_Work instruction_
Please copy out the full listing that follows exactly; no picture belongs in the copy.

_Given data_
——

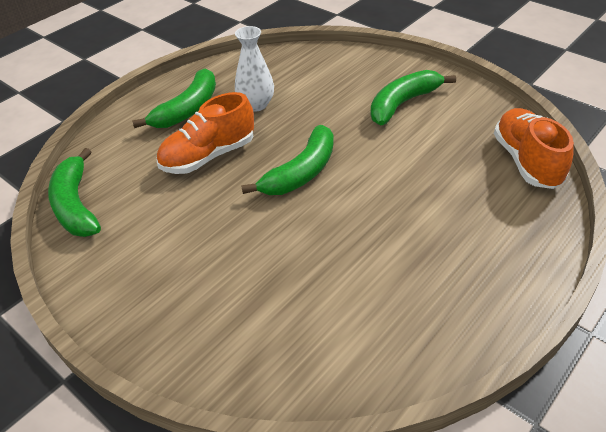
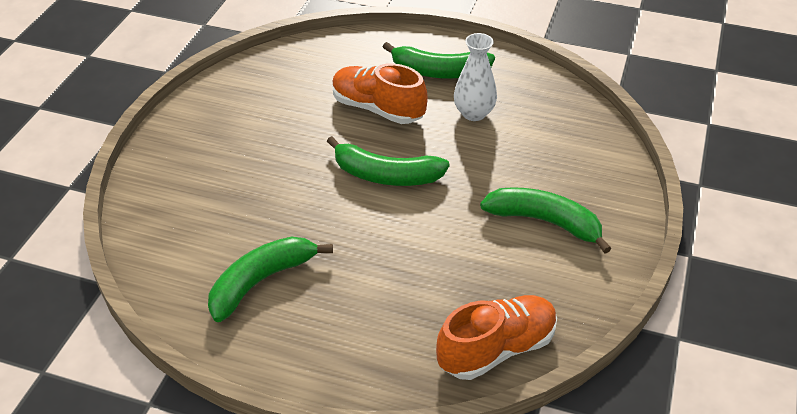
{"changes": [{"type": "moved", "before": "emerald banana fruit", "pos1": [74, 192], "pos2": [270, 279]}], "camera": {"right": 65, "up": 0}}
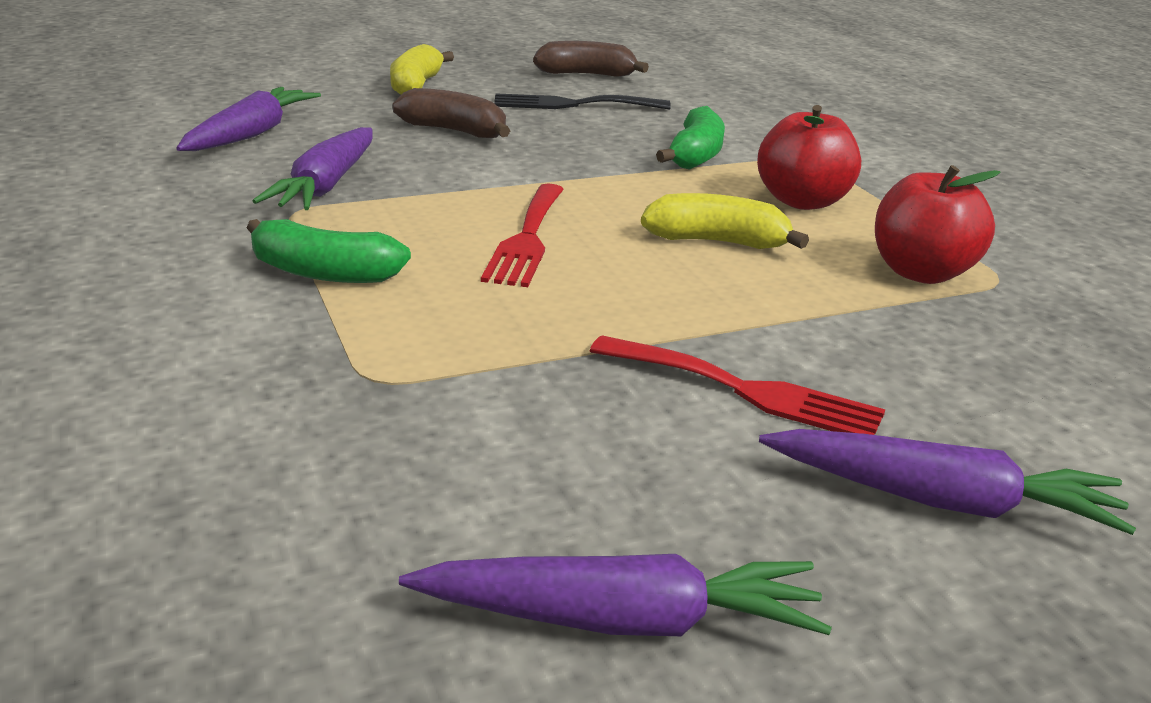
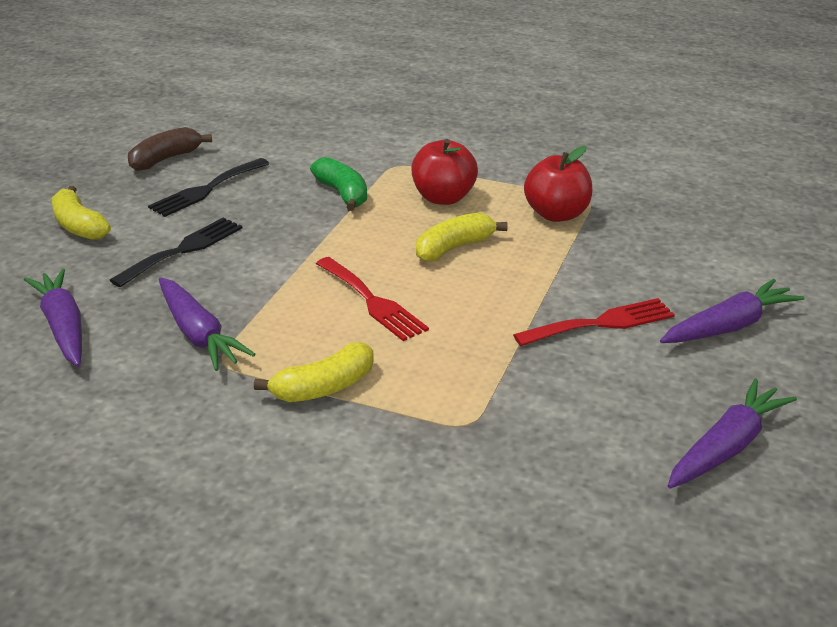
{"changes": [{"type": "recoloured", "before": "emerald banana fruit", "after": "yellow banana fruit", "pos1": [329, 251], "pos2": [314, 372]}, {"type": "replaced", "before": "brown banana fruit", "after": "black table fork", "pos1": [451, 113], "pos2": [176, 252]}], "camera": {"right": -45, "up": 5}}
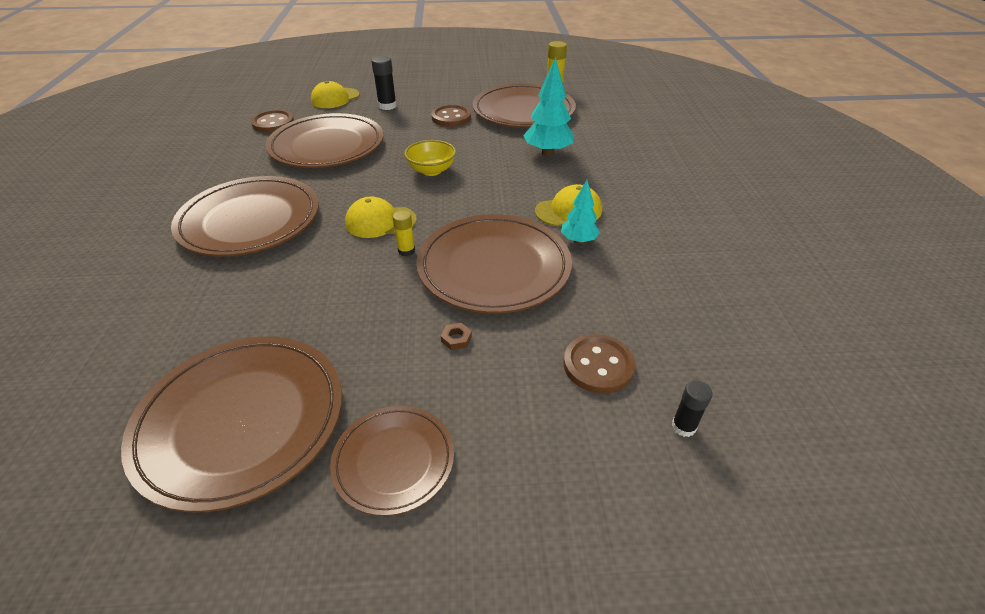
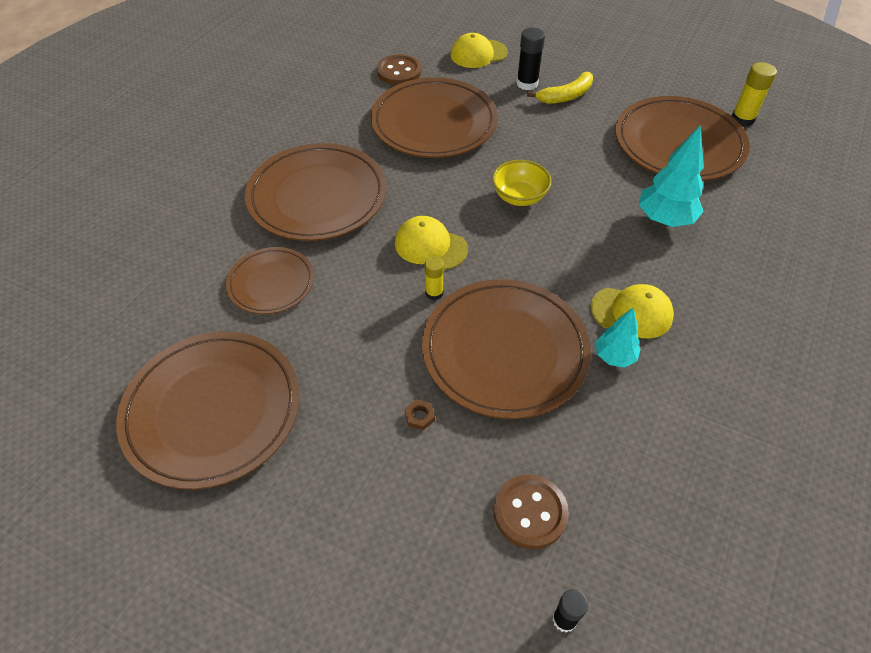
{"changes": [{"type": "moved", "before": "brown dinner plate", "pos1": [392, 461], "pos2": [270, 280]}, {"type": "removed", "before": "brown shirt button", "pos1": [451, 116]}, {"type": "added", "after": "yellow banana fruit", "pos2": [560, 88]}], "camera": {"right": 30, "up": 10}}
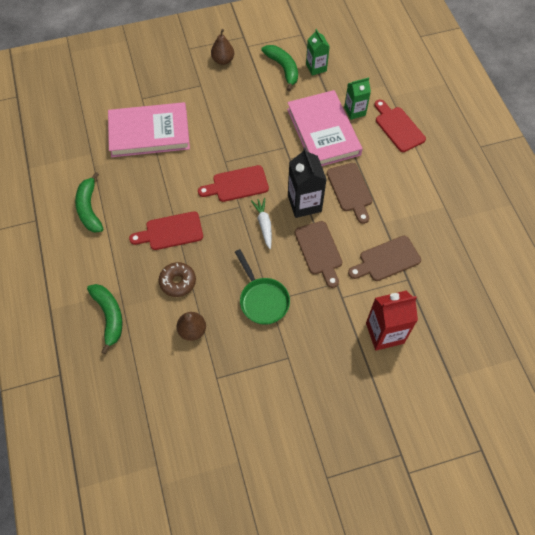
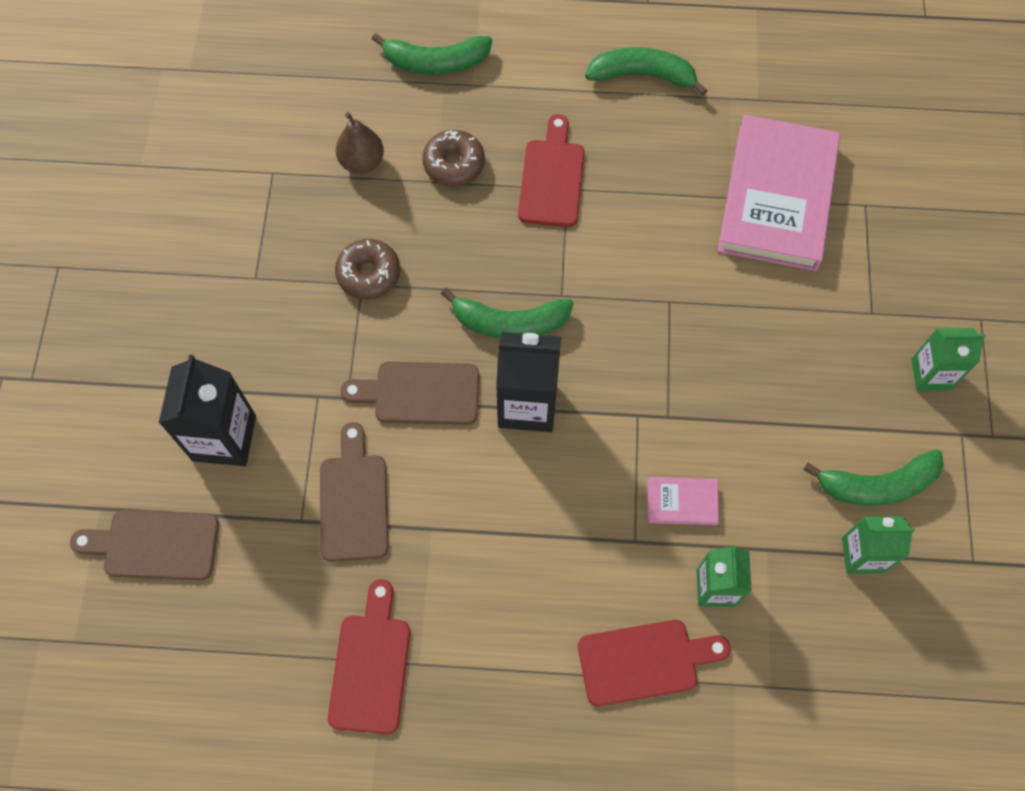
{"changes": [{"type": "moved", "before": "crimson chopping board", "pos1": [233, 183], "pos2": [369, 656]}, {"type": "replaced", "before": "brown pear fruit", "after": "emerald milk carton", "pos1": [222, 47], "pos2": [948, 359]}, {"type": "replaced", "before": "emerald skillet", "after": "brown doughnut", "pos1": [262, 287], "pos2": [368, 269]}, {"type": "replaced", "before": "pure white toy carrot", "after": "emerald banana fruit", "pos1": [261, 223], "pos2": [507, 313]}, {"type": "resized", "before": "pink hardback", "pos1": [324, 128], "pos2": [683, 501], "scale": 0.42}, {"type": "moved", "before": "brown chopping board", "pos1": [350, 193], "pos2": [144, 545]}, {"type": "recoloured", "before": "crimson milk carton", "after": "black milk carton", "pos1": [392, 320], "pos2": [207, 410]}], "camera": {"right": 110, "up": 5}}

——

_Response below_
{"changes": [{"type": "moved", "before": "emerald banana fruit", "pos1": [74, 192], "pos2": [270, 279]}], "camera": {"right": 65, "up": 0}}
{"changes": [{"type": "recoloured", "before": "emerald banana fruit", "after": "yellow banana fruit", "pos1": [329, 251], "pos2": [314, 372]}, {"type": "replaced", "before": "brown banana fruit", "after": "black table fork", "pos1": [451, 113], "pos2": [176, 252]}], "camera": {"right": -45, "up": 5}}
{"changes": [{"type": "moved", "before": "brown dinner plate", "pos1": [392, 461], "pos2": [270, 280]}, {"type": "removed", "before": "brown shirt button", "pos1": [451, 116]}, {"type": "added", "after": "yellow banana fruit", "pos2": [560, 88]}], "camera": {"right": 30, "up": 10}}
{"changes": [{"type": "moved", "before": "crimson chopping board", "pos1": [233, 183], "pos2": [369, 656]}, {"type": "replaced", "before": "brown pear fruit", "after": "emerald milk carton", "pos1": [222, 47], "pos2": [948, 359]}, {"type": "replaced", "before": "emerald skillet", "after": "brown doughnut", "pos1": [262, 287], "pos2": [368, 269]}, {"type": "replaced", "before": "pure white toy carrot", "after": "emerald banana fruit", "pos1": [261, 223], "pos2": [507, 313]}, {"type": "resized", "before": "pink hardback", "pos1": [324, 128], "pos2": [683, 501], "scale": 0.42}, {"type": "moved", "before": "brown chopping board", "pos1": [350, 193], "pos2": [144, 545]}, {"type": "recoloured", "before": "crimson milk carton", "after": "black milk carton", "pos1": [392, 320], "pos2": [207, 410]}], "camera": {"right": 110, "up": 5}}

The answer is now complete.